[INPUT FOR THIS TASK]

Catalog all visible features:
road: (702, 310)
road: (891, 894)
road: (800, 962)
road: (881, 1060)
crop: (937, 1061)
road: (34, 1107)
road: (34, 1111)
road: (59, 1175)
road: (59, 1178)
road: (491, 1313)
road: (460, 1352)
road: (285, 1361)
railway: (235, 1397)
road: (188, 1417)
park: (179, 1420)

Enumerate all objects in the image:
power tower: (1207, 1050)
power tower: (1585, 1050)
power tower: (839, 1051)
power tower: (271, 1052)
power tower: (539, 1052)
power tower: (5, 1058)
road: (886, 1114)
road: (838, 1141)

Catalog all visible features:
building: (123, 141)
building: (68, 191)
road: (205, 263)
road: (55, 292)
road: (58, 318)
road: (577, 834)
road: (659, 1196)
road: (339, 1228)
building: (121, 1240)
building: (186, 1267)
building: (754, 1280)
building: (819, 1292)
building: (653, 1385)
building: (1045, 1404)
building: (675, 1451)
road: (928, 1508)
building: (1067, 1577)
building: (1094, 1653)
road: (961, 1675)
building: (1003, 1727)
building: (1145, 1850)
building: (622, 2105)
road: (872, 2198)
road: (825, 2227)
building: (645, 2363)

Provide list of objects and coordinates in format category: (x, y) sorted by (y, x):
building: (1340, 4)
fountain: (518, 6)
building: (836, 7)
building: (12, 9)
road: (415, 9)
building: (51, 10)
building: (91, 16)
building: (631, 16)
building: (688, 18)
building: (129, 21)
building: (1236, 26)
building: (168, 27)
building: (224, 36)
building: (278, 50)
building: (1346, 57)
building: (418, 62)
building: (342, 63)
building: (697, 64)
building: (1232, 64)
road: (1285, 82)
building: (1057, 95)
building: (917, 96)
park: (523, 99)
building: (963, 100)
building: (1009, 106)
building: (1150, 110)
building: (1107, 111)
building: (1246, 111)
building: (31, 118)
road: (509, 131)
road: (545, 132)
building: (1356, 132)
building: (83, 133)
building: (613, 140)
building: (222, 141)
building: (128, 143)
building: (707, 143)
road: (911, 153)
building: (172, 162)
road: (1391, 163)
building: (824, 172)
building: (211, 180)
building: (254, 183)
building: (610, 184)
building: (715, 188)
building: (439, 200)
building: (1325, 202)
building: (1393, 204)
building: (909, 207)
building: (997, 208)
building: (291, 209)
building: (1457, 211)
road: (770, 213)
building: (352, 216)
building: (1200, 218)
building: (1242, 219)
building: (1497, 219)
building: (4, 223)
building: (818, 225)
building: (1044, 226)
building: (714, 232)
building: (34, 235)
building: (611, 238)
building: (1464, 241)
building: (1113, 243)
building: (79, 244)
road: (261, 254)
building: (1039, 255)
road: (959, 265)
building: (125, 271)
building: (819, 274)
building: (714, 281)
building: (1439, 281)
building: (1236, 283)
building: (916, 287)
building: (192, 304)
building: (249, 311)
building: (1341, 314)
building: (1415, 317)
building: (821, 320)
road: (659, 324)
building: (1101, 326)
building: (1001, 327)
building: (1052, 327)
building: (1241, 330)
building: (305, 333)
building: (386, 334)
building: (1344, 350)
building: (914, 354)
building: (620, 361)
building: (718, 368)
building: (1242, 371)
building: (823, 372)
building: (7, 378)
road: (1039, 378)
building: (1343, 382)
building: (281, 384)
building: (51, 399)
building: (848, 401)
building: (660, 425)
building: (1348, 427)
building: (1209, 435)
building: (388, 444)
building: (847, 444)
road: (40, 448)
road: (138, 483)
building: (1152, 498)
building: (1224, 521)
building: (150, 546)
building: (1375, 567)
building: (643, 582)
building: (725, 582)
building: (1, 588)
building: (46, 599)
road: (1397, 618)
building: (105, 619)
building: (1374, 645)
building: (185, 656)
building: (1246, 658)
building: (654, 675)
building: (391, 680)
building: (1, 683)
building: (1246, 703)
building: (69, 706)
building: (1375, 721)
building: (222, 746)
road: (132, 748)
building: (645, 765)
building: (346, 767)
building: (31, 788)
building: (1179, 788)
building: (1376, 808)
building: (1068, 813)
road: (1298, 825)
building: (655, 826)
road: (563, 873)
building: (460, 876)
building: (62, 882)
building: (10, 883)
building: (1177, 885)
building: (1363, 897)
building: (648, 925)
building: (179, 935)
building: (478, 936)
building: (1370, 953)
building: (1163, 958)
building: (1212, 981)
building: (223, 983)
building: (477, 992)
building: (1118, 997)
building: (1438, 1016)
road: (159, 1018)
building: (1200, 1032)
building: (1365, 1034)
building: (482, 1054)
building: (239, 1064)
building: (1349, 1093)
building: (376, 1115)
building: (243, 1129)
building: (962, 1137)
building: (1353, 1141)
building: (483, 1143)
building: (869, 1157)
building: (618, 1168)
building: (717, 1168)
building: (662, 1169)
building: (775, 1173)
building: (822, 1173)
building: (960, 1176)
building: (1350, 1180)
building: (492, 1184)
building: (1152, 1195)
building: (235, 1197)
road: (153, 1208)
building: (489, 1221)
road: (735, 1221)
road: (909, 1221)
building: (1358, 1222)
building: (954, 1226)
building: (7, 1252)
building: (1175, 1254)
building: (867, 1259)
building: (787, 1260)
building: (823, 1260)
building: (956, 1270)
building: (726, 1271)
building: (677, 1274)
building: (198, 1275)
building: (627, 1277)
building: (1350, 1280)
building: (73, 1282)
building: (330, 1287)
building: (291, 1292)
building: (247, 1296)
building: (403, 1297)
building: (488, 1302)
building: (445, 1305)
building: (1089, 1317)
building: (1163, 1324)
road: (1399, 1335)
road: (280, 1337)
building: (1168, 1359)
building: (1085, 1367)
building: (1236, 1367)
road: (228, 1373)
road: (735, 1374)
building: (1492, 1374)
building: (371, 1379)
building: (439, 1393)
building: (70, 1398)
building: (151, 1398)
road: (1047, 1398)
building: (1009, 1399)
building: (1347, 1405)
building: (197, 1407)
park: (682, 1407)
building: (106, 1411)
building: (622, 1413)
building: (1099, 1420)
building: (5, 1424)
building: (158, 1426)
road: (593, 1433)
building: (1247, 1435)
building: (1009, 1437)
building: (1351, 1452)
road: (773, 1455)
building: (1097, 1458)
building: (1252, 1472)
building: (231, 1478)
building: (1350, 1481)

[/INPUT FOR THIS TASK]

[ASSIGNMENT] Without omission, return all of the records exactly as given.

[EXPECTED ANSWER]
Catalog all visible features:
road: (702, 310)
road: (891, 894)
road: (800, 962)
road: (881, 1060)
crop: (937, 1061)
road: (34, 1107)
road: (34, 1111)
road: (59, 1175)
road: (59, 1178)
road: (491, 1313)
road: (460, 1352)
road: (285, 1361)
railway: (235, 1397)
road: (188, 1417)
park: (179, 1420)

Enumerate all objects in the image:
power tower: (1207, 1050)
power tower: (1585, 1050)
power tower: (839, 1051)
power tower: (271, 1052)
power tower: (539, 1052)
power tower: (5, 1058)
road: (886, 1114)
road: (838, 1141)

Catalog all visible features:
building: (123, 141)
building: (68, 191)
road: (205, 263)
road: (55, 292)
road: (58, 318)
road: (577, 834)
road: (659, 1196)
road: (339, 1228)
building: (121, 1240)
building: (186, 1267)
building: (754, 1280)
building: (819, 1292)
building: (653, 1385)
building: (1045, 1404)
building: (675, 1451)
road: (928, 1508)
building: (1067, 1577)
building: (1094, 1653)
road: (961, 1675)
building: (1003, 1727)
building: (1145, 1850)
building: (622, 2105)
road: (872, 2198)
road: (825, 2227)
building: (645, 2363)

Provide list of objects and coordinates in format category: (x, y) sorted by (y, x):
building: (1340, 4)
fountain: (518, 6)
building: (836, 7)
building: (12, 9)
road: (415, 9)
building: (51, 10)
building: (91, 16)
building: (631, 16)
building: (688, 18)
building: (129, 21)
building: (1236, 26)
building: (168, 27)
building: (224, 36)
building: (278, 50)
building: (1346, 57)
building: (418, 62)
building: (342, 63)
building: (697, 64)
building: (1232, 64)
road: (1285, 82)
building: (1057, 95)
building: (917, 96)
park: (523, 99)
building: (963, 100)
building: (1009, 106)
building: (1150, 110)
building: (1107, 111)
building: (1246, 111)
building: (31, 118)
road: (509, 131)
road: (545, 132)
building: (1356, 132)
building: (83, 133)
building: (613, 140)
building: (222, 141)
building: (128, 143)
building: (707, 143)
road: (911, 153)
building: (172, 162)
road: (1391, 163)
building: (824, 172)
building: (211, 180)
building: (254, 183)
building: (610, 184)
building: (715, 188)
building: (439, 200)
building: (1325, 202)
building: (1393, 204)
building: (909, 207)
building: (997, 208)
building: (291, 209)
building: (1457, 211)
road: (770, 213)
building: (352, 216)
building: (1200, 218)
building: (1242, 219)
building: (1497, 219)
building: (4, 223)
building: (818, 225)
building: (1044, 226)
building: (714, 232)
building: (34, 235)
building: (611, 238)
building: (1464, 241)
building: (1113, 243)
building: (79, 244)
road: (261, 254)
building: (1039, 255)
road: (959, 265)
building: (125, 271)
building: (819, 274)
building: (714, 281)
building: (1439, 281)
building: (1236, 283)
building: (916, 287)
building: (192, 304)
building: (249, 311)
building: (1341, 314)
building: (1415, 317)
building: (821, 320)
road: (659, 324)
building: (1101, 326)
building: (1001, 327)
building: (1052, 327)
building: (1241, 330)
building: (305, 333)
building: (386, 334)
building: (1344, 350)
building: (914, 354)
building: (620, 361)
building: (718, 368)
building: (1242, 371)
building: (823, 372)
building: (7, 378)
road: (1039, 378)
building: (1343, 382)
building: (281, 384)
building: (51, 399)
building: (848, 401)
building: (660, 425)
building: (1348, 427)
building: (1209, 435)
building: (388, 444)
building: (847, 444)
road: (40, 448)
road: (138, 483)
building: (1152, 498)
building: (1224, 521)
building: (150, 546)
building: (1375, 567)
building: (643, 582)
building: (725, 582)
building: (1, 588)
building: (46, 599)
road: (1397, 618)
building: (105, 619)
building: (1374, 645)
building: (185, 656)
building: (1246, 658)
building: (654, 675)
building: (391, 680)
building: (1, 683)
building: (1246, 703)
building: (69, 706)
building: (1375, 721)
building: (222, 746)
road: (132, 748)
building: (645, 765)
building: (346, 767)
building: (31, 788)
building: (1179, 788)
building: (1376, 808)
building: (1068, 813)
road: (1298, 825)
building: (655, 826)
road: (563, 873)
building: (460, 876)
building: (62, 882)
building: (10, 883)
building: (1177, 885)
building: (1363, 897)
building: (648, 925)
building: (179, 935)
building: (478, 936)
building: (1370, 953)
building: (1163, 958)
building: (1212, 981)
building: (223, 983)
building: (477, 992)
building: (1118, 997)
building: (1438, 1016)
road: (159, 1018)
building: (1200, 1032)
building: (1365, 1034)
building: (482, 1054)
building: (239, 1064)
building: (1349, 1093)
building: (376, 1115)
building: (243, 1129)
building: (962, 1137)
building: (1353, 1141)
building: (483, 1143)
building: (869, 1157)
building: (618, 1168)
building: (717, 1168)
building: (662, 1169)
building: (775, 1173)
building: (822, 1173)
building: (960, 1176)
building: (1350, 1180)
building: (492, 1184)
building: (1152, 1195)
building: (235, 1197)
road: (153, 1208)
building: (489, 1221)
road: (735, 1221)
road: (909, 1221)
building: (1358, 1222)
building: (954, 1226)
building: (7, 1252)
building: (1175, 1254)
building: (867, 1259)
building: (787, 1260)
building: (823, 1260)
building: (956, 1270)
building: (726, 1271)
building: (677, 1274)
building: (198, 1275)
building: (627, 1277)
building: (1350, 1280)
building: (73, 1282)
building: (330, 1287)
building: (291, 1292)
building: (247, 1296)
building: (403, 1297)
building: (488, 1302)
building: (445, 1305)
building: (1089, 1317)
building: (1163, 1324)
road: (1399, 1335)
road: (280, 1337)
building: (1168, 1359)
building: (1085, 1367)
building: (1236, 1367)
road: (228, 1373)
road: (735, 1374)
building: (1492, 1374)
building: (371, 1379)
building: (439, 1393)
building: (70, 1398)
building: (151, 1398)
road: (1047, 1398)
building: (1009, 1399)
building: (1347, 1405)
building: (197, 1407)
park: (682, 1407)
building: (106, 1411)
building: (622, 1413)
building: (1099, 1420)
building: (5, 1424)
building: (158, 1426)
road: (593, 1433)
building: (1247, 1435)
building: (1009, 1437)
building: (1351, 1452)
road: (773, 1455)
building: (1097, 1458)
building: (1252, 1472)
building: (231, 1478)
building: (1350, 1481)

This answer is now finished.